Stored dataset items:
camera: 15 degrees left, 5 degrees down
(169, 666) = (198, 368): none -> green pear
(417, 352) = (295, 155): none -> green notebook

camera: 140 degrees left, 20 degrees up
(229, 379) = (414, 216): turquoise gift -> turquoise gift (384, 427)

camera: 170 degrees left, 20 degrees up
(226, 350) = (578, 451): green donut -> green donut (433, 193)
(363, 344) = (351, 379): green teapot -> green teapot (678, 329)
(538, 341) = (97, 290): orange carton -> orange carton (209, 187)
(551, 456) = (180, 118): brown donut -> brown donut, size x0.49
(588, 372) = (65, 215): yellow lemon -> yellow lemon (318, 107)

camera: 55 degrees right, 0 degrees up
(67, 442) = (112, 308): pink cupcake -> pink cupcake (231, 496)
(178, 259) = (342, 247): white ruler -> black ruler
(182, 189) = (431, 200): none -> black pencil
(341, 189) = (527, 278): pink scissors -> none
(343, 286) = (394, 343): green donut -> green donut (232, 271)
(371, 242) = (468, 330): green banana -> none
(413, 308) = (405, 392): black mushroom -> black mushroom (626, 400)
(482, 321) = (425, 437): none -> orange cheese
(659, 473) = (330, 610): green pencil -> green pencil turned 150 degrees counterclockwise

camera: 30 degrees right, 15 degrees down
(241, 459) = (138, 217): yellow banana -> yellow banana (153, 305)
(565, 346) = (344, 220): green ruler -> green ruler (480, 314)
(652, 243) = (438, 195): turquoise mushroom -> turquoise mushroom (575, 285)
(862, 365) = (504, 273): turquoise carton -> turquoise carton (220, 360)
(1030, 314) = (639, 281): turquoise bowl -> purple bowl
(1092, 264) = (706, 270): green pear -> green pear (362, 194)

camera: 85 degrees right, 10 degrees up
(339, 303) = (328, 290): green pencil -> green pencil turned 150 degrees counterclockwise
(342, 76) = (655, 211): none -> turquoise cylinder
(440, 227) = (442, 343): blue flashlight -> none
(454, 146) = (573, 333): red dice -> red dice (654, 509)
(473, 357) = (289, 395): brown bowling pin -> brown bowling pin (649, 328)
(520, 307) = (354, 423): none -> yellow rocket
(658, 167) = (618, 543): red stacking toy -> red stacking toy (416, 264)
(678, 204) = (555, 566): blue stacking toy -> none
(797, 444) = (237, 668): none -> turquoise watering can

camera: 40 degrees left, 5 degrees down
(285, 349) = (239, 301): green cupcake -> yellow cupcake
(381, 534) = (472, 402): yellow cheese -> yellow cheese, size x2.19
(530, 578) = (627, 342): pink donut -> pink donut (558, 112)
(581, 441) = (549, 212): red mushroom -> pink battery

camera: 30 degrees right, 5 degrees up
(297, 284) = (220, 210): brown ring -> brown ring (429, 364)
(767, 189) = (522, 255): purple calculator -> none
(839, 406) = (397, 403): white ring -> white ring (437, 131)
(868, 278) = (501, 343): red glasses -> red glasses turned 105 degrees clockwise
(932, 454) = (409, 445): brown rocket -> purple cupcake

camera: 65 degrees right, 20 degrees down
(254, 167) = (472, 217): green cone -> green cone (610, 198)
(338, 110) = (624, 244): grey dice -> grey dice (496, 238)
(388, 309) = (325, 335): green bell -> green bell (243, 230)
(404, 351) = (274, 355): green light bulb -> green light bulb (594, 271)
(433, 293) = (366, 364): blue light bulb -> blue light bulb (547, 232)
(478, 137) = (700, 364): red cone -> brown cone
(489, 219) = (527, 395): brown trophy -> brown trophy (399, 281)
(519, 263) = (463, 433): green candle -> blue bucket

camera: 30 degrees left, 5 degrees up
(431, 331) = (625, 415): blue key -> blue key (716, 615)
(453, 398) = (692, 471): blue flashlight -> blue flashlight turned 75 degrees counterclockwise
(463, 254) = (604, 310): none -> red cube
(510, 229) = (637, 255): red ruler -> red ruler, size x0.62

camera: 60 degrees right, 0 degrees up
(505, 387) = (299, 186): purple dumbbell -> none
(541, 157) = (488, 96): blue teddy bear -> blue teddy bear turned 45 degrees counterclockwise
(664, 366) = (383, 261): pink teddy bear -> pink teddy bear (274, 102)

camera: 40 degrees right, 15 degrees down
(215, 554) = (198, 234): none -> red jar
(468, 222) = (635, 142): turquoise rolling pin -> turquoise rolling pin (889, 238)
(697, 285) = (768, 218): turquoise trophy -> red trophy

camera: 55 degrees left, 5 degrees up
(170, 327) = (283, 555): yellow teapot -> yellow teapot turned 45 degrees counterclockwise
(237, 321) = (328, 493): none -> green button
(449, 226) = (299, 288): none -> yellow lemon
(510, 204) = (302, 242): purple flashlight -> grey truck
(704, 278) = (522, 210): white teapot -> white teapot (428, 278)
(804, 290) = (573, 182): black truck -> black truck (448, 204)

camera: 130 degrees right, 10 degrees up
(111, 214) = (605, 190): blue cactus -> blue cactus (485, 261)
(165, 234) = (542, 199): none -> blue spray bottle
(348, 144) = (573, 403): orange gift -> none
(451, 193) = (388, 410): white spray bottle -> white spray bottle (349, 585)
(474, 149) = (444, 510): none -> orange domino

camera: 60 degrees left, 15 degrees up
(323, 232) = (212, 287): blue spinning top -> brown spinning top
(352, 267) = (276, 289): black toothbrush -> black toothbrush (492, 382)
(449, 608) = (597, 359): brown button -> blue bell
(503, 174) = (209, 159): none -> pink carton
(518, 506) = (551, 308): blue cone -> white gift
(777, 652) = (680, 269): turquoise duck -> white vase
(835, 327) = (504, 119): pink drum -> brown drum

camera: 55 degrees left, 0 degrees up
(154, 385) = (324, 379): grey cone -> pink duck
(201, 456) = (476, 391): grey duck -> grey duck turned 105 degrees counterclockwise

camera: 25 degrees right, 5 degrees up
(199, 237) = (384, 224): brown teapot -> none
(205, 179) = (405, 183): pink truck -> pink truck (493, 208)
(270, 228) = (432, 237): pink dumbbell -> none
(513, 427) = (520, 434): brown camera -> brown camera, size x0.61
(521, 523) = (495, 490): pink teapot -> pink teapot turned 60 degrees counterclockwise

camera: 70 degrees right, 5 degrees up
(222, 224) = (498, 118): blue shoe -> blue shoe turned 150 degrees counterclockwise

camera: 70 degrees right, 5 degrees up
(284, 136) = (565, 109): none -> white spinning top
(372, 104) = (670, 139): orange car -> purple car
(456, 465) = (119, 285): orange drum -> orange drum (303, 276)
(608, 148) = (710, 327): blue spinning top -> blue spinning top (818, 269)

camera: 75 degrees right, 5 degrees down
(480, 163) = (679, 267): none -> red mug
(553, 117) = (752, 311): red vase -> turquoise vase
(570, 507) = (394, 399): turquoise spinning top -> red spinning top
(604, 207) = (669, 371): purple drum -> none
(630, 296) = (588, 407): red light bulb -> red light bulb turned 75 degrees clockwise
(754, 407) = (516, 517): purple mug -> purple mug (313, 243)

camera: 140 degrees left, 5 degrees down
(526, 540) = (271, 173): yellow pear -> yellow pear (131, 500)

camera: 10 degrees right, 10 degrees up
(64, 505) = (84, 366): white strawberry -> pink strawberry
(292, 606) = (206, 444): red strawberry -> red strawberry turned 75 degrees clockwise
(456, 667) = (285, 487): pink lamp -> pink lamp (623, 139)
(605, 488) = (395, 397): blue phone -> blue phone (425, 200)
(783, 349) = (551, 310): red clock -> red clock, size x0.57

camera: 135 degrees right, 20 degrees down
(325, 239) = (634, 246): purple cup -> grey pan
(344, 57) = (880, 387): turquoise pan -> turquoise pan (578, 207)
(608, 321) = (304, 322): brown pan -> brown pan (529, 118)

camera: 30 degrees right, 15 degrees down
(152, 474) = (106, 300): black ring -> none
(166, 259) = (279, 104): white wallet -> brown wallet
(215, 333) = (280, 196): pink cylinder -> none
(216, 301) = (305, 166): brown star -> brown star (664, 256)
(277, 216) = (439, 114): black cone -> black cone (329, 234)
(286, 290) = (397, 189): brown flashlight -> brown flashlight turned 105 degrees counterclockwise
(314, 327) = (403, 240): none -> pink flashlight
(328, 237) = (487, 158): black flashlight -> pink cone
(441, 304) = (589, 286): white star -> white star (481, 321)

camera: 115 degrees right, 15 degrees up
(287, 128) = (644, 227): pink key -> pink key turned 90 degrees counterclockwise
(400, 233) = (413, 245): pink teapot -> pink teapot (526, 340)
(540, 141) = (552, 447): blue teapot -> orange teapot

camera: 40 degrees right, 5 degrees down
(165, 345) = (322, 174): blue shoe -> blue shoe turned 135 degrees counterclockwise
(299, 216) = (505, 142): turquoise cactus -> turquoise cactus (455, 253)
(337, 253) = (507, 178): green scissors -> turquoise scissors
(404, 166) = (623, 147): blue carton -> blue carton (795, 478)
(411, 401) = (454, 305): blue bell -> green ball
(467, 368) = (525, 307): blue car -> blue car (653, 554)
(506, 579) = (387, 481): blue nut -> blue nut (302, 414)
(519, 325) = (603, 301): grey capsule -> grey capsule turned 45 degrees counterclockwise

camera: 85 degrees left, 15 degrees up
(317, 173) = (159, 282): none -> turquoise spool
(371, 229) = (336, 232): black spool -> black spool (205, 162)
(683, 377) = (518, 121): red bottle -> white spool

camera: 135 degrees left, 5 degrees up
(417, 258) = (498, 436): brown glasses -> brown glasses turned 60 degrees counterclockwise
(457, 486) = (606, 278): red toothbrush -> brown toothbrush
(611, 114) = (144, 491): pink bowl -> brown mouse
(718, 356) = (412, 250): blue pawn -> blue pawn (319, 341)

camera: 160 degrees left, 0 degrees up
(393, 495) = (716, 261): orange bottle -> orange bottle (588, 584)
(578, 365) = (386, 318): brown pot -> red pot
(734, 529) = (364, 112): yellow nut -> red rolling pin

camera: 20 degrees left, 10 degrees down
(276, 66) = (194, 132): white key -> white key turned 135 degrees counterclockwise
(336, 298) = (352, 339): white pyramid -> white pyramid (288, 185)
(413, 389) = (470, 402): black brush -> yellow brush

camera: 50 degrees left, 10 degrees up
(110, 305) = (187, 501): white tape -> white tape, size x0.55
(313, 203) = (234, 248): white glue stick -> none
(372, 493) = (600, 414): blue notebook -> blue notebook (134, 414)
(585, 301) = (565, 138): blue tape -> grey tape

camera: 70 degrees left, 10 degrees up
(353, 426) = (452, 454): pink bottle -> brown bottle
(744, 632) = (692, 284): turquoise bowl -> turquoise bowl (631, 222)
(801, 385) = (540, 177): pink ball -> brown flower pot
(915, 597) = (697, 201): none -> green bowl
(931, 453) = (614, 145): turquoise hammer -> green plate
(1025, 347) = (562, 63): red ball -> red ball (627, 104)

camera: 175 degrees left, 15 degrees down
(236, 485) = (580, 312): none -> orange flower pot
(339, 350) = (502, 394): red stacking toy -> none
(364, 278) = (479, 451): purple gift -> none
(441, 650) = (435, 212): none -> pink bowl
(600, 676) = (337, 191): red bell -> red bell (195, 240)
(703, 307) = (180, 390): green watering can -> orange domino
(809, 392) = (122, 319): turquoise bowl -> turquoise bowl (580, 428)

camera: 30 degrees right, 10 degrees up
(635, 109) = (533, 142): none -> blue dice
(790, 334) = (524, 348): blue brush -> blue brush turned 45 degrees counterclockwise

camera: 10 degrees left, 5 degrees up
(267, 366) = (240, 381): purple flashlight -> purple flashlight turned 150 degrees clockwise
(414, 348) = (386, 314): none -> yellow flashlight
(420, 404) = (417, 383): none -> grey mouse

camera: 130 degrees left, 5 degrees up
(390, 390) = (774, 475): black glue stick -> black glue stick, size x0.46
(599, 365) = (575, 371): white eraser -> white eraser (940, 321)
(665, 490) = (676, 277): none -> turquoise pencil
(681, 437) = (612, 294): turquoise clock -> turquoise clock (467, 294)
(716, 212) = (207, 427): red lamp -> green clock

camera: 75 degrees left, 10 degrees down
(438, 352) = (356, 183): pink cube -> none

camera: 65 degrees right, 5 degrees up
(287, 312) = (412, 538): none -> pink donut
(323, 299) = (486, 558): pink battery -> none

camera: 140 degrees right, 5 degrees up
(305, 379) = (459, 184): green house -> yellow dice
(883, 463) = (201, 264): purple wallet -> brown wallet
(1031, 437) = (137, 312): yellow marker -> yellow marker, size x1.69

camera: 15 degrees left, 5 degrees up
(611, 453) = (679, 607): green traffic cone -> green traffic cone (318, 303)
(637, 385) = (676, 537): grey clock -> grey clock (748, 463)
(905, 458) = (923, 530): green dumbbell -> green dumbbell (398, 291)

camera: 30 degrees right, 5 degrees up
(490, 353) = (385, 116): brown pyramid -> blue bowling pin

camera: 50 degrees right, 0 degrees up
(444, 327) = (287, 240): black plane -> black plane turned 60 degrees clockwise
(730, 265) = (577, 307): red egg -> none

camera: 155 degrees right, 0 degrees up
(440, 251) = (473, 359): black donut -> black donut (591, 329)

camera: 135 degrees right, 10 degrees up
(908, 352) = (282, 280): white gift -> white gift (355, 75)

▸ ABOUT THIS TASK
Find each line in the records above that contains "stick", and copy it.

▸ RESULT
(313, 203) = (234, 248): white glue stick -> none
(390, 390) = (774, 475): black glue stick -> black glue stick, size x0.46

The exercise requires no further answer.